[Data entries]

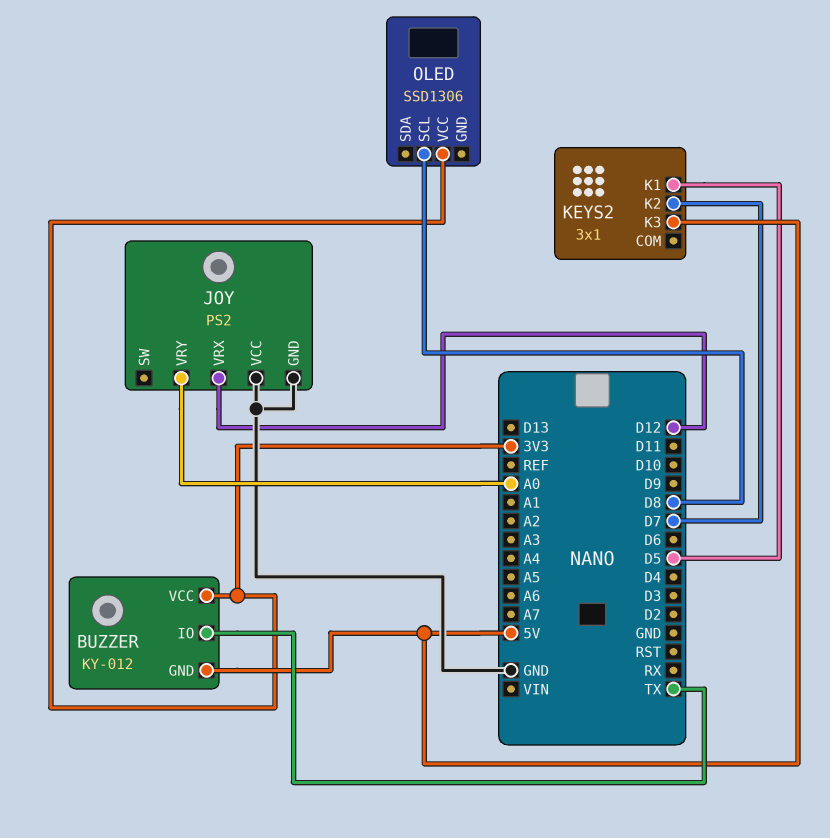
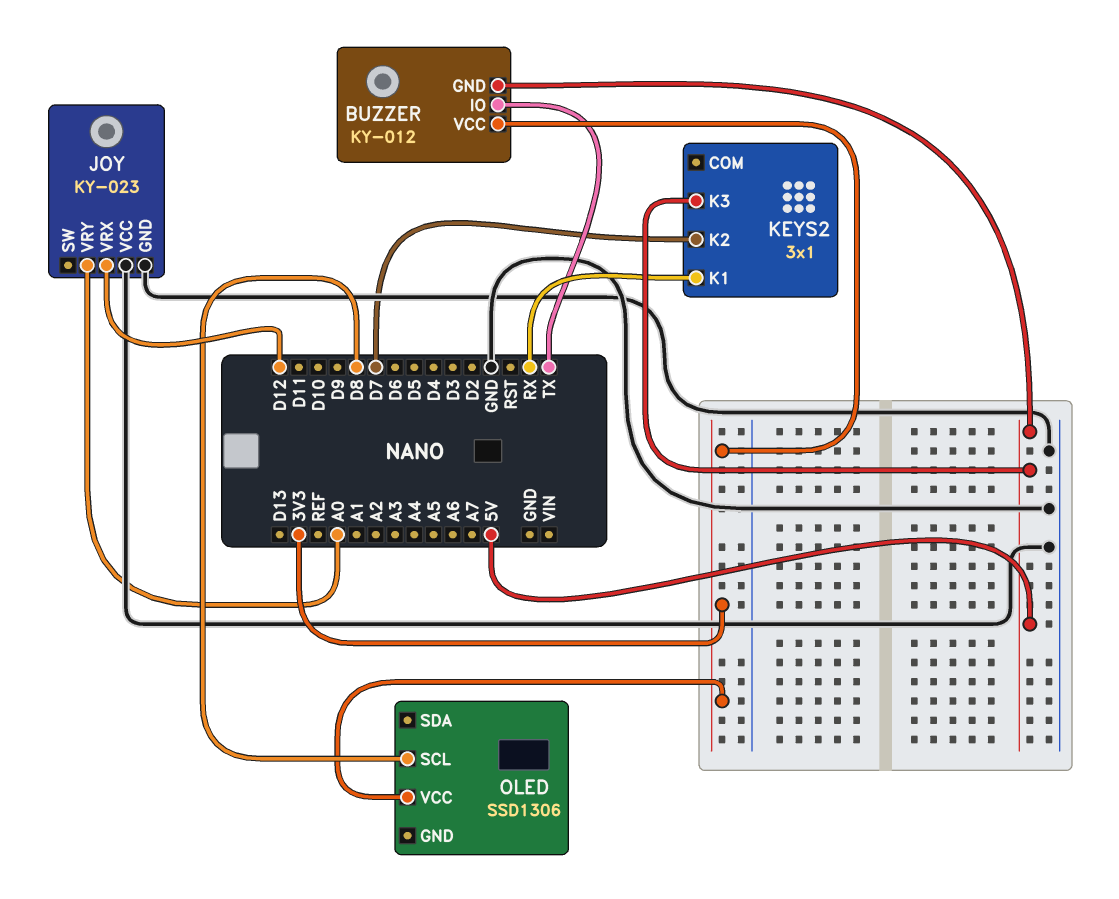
JOY: PS2 -> KY-023
KEYS2 pin K1: D5 -> RX

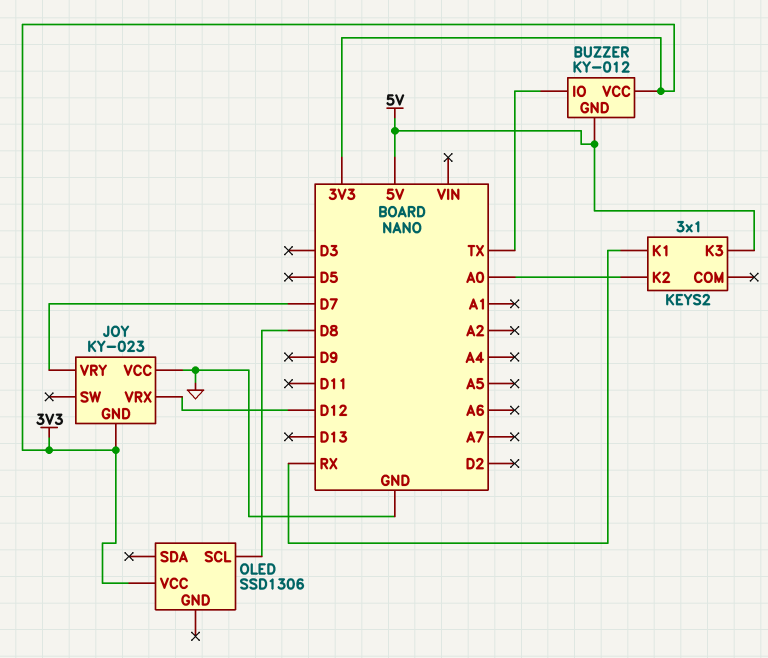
JOY pin GND: GND -> 3V3
JOY pin VRY: A0 -> D7
KEYS2 pin K2: D7 -> A0

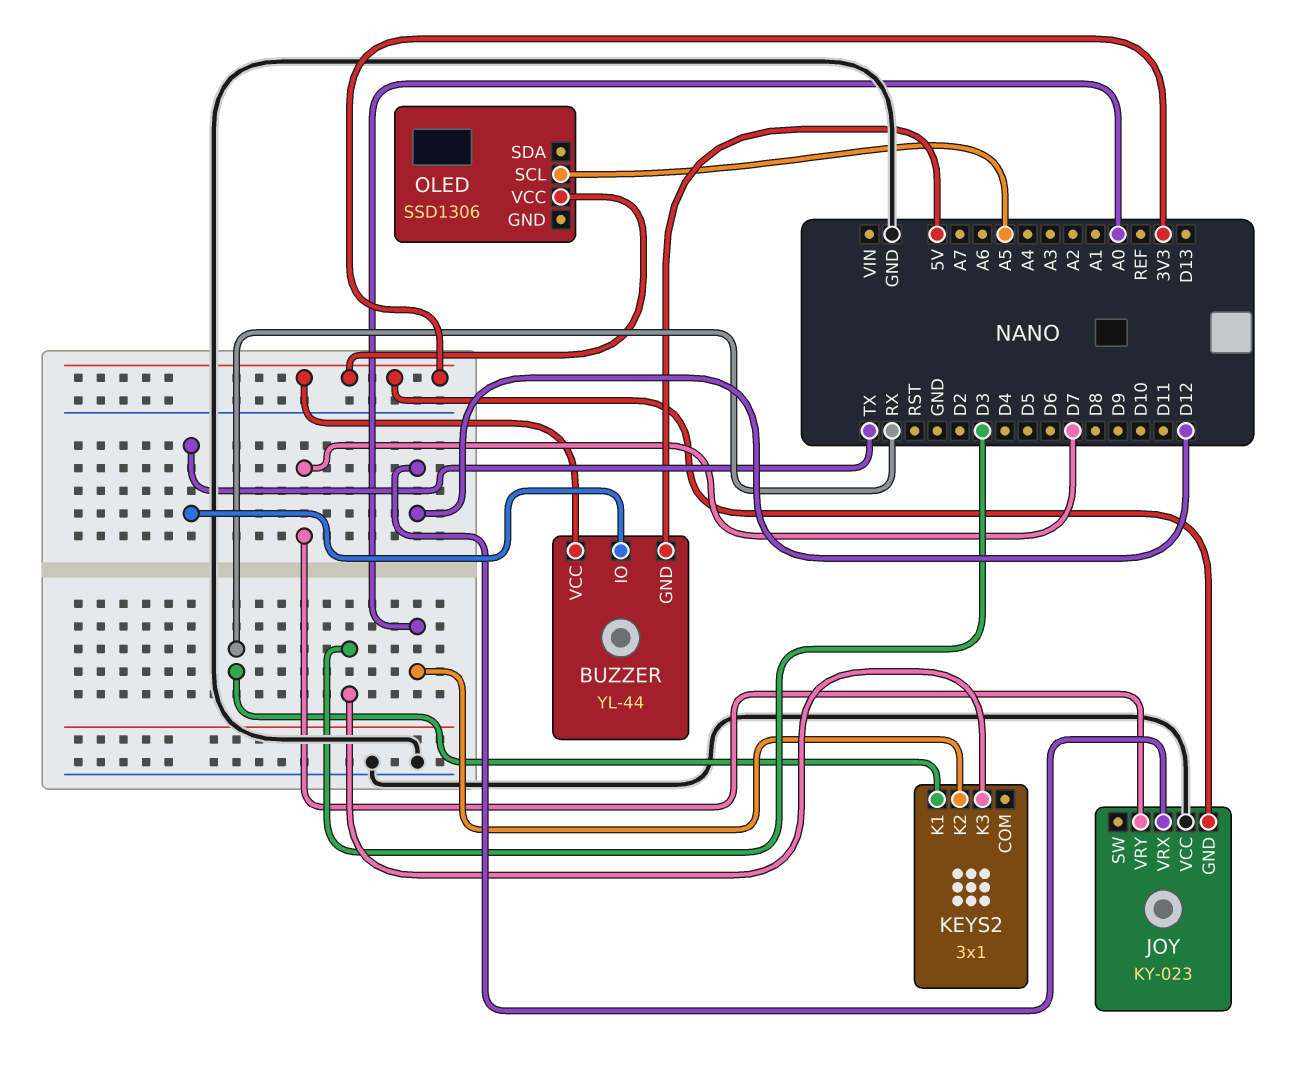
BUZZER: KY-012 -> YL-44
KEYS2 pin K3: 5V -> D3
OLED pin SCL: D8 -> A5

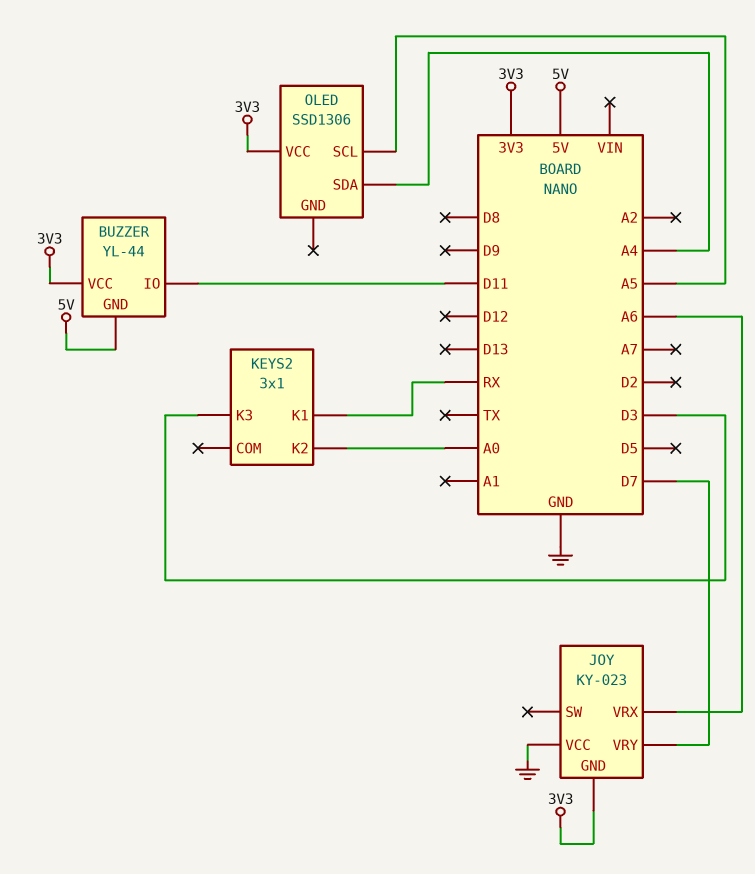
BUZZER pin IO: TX -> D11
JOY pin VRX: D12 -> A6
OLED pin SDA: none -> A4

• [Try it]
Please print the data above in its entirety, exactly, but without any picture.

• [Exercise output]
JOY: PS2 -> KY-023
KEYS2 pin K1: D5 -> RX

JOY pin GND: GND -> 3V3
JOY pin VRY: A0 -> D7
KEYS2 pin K2: D7 -> A0

BUZZER: KY-012 -> YL-44
KEYS2 pin K3: 5V -> D3
OLED pin SCL: D8 -> A5

BUZZER pin IO: TX -> D11
JOY pin VRX: D12 -> A6
OLED pin SDA: none -> A4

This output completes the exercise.